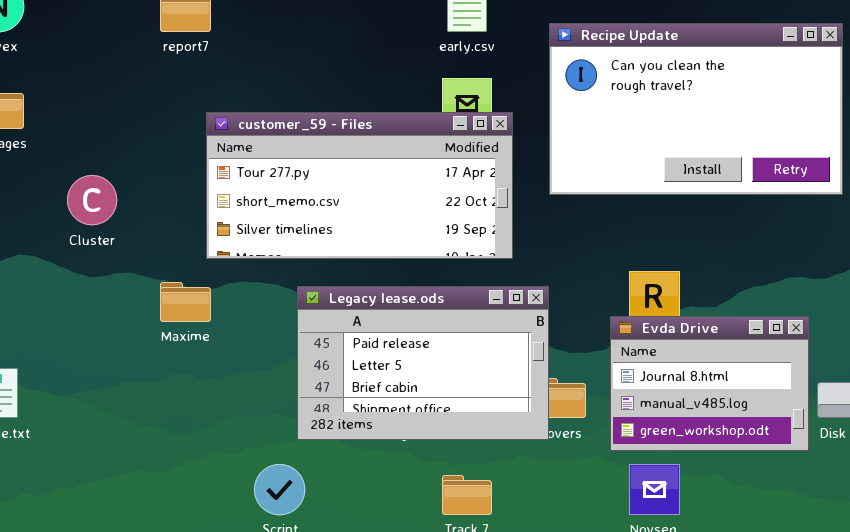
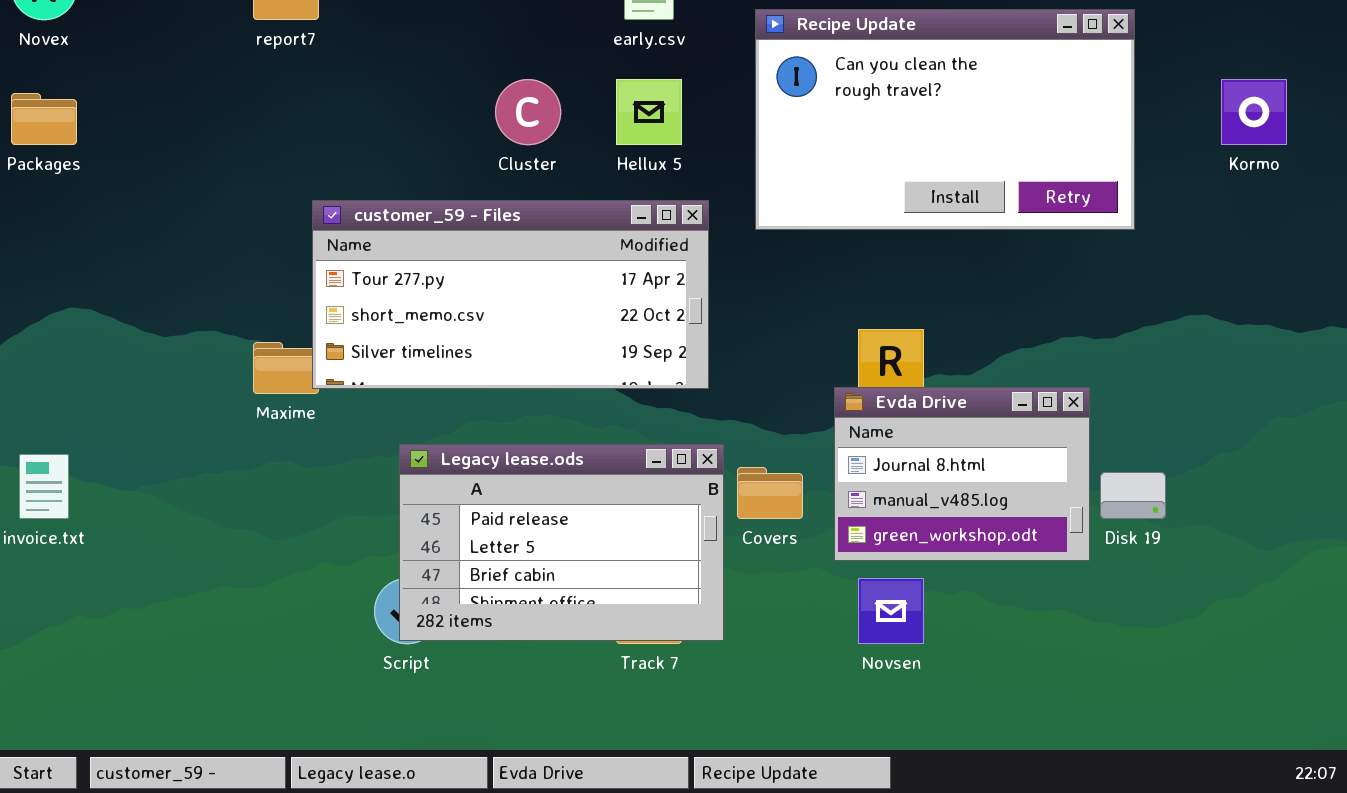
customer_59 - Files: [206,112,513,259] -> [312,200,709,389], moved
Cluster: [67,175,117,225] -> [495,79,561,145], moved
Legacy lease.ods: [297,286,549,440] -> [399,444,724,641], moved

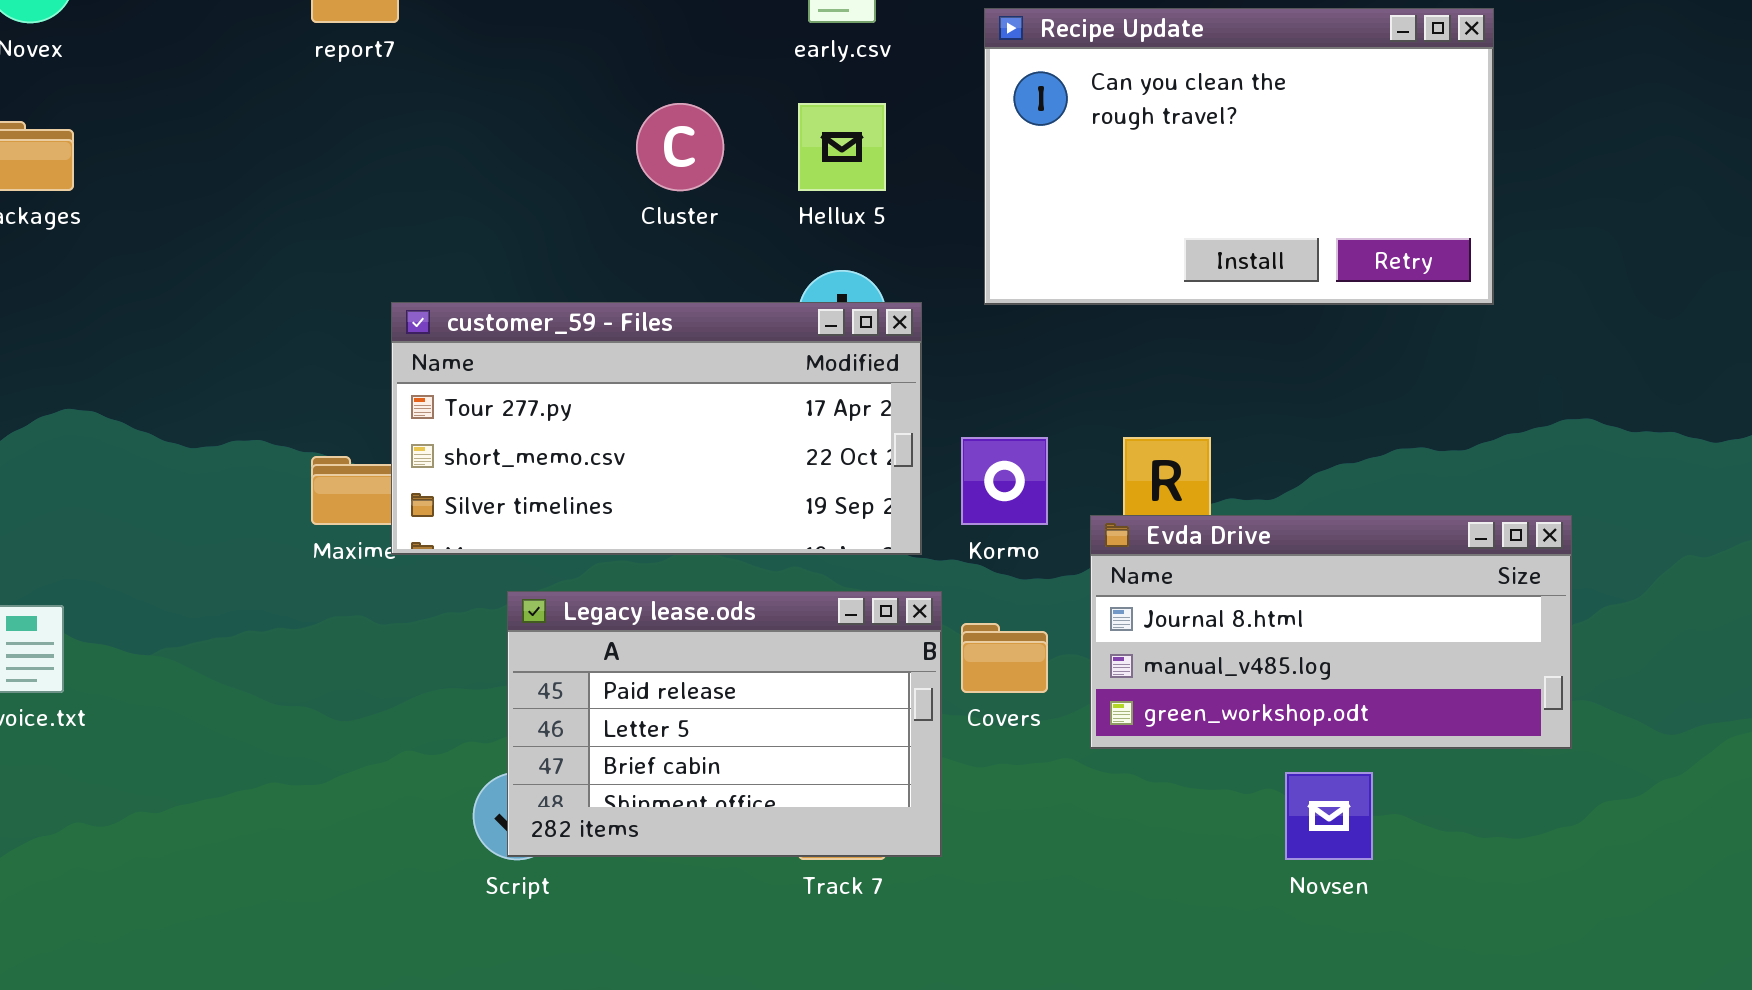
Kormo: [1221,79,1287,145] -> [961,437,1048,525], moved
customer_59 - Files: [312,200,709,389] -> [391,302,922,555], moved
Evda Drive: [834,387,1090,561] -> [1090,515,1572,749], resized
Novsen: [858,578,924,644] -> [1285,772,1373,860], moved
....
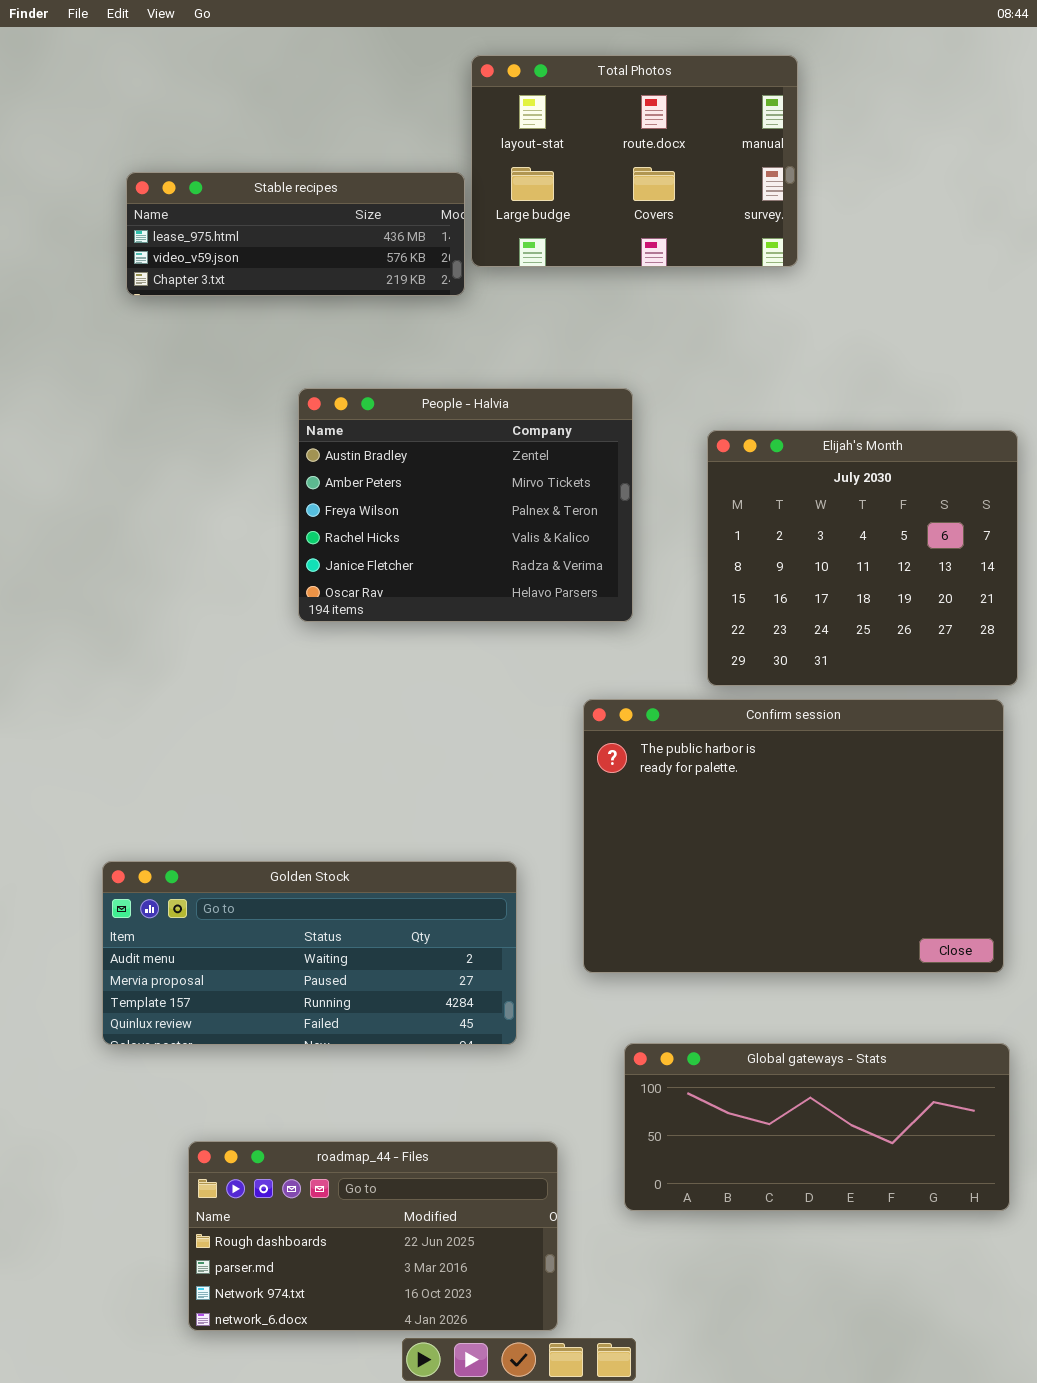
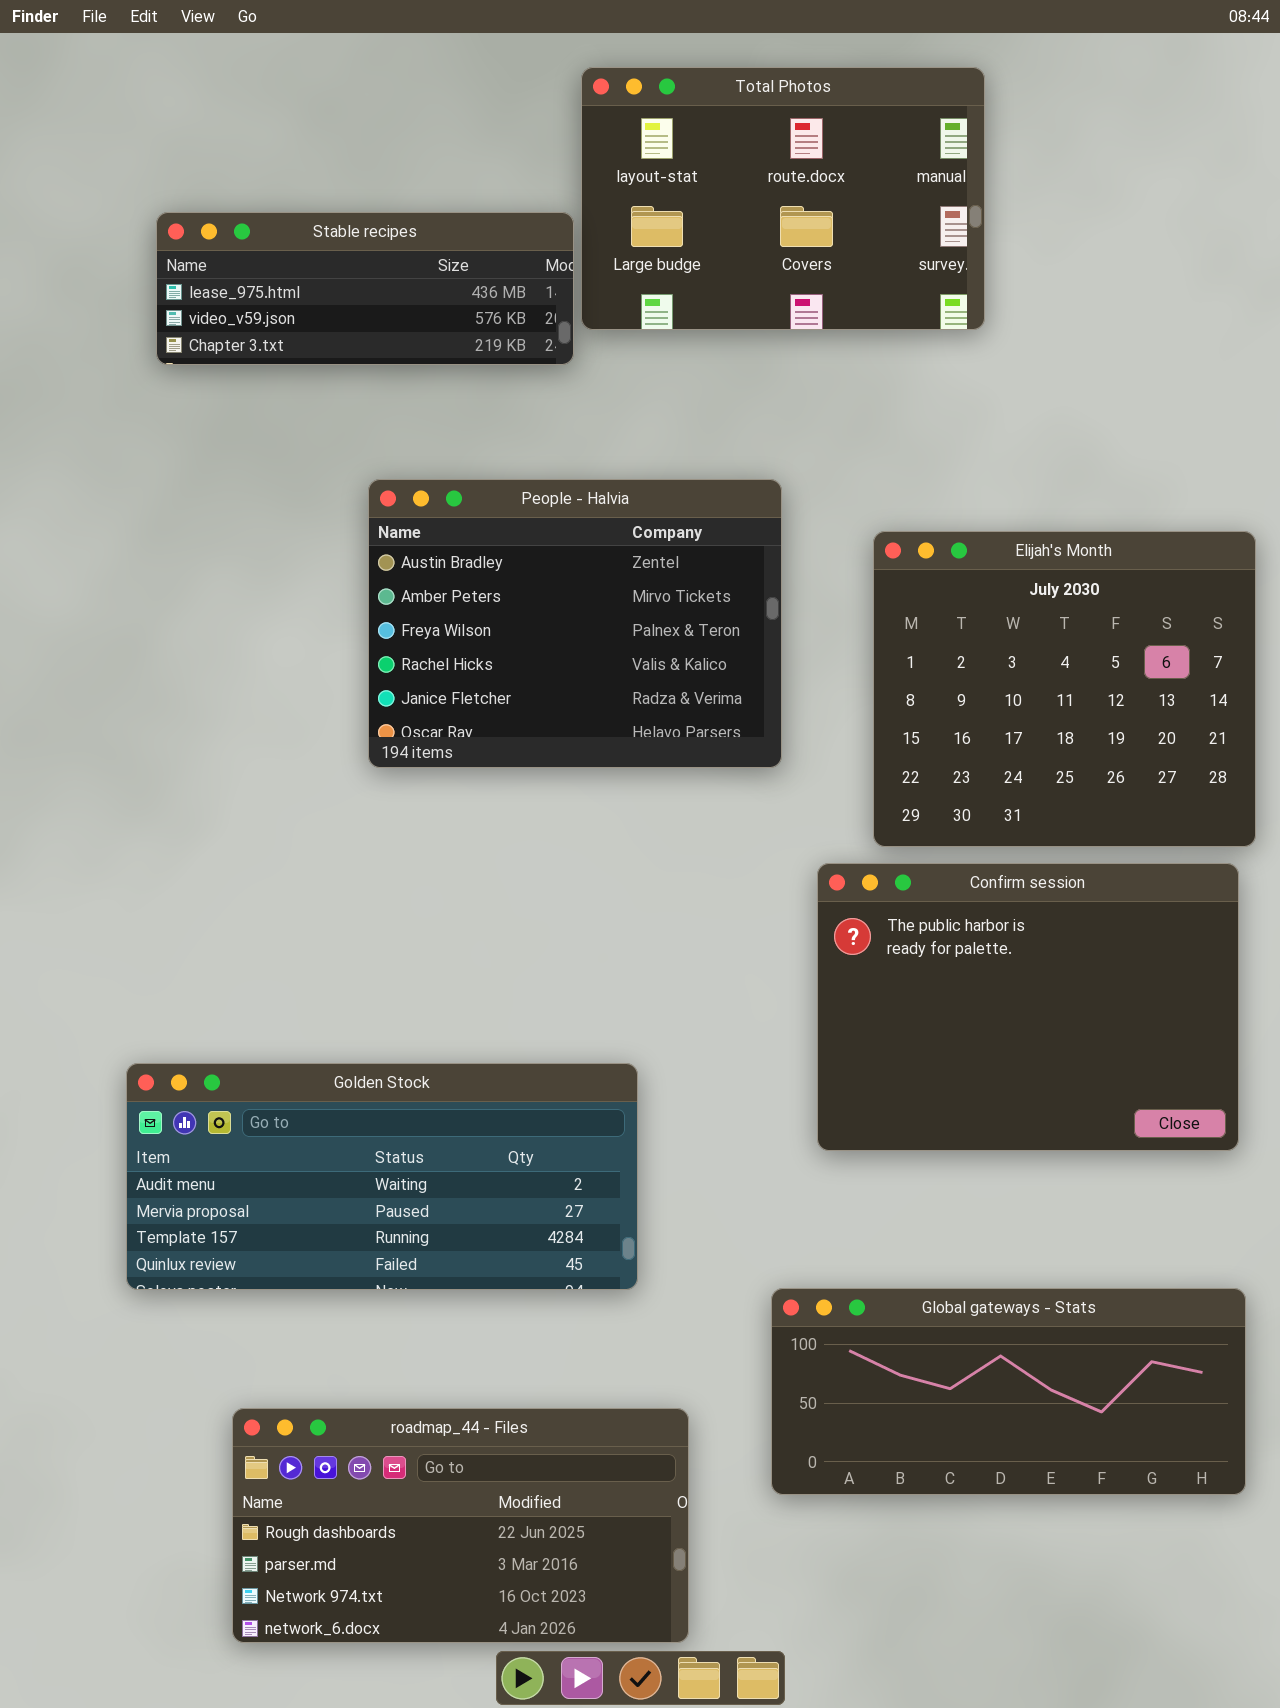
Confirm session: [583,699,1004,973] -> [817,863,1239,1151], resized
....
TASK DETAILS
What you write must match the listing exactly, from the line with "Legacy lease.ods: [297,286,549,440]" up to and including the line with "Novsen: [858,578,924,644] ->". Pictures stay out.

SOLUTION
Legacy lease.ods: [297,286,549,440] -> [399,444,724,641], moved

Kormo: [1221,79,1287,145] -> [961,437,1048,525], moved
customer_59 - Files: [312,200,709,389] -> [391,302,922,555], moved
Evda Drive: [834,387,1090,561] -> [1090,515,1572,749], resized
Novsen: [858,578,924,644] -> [1285,772,1373,860], moved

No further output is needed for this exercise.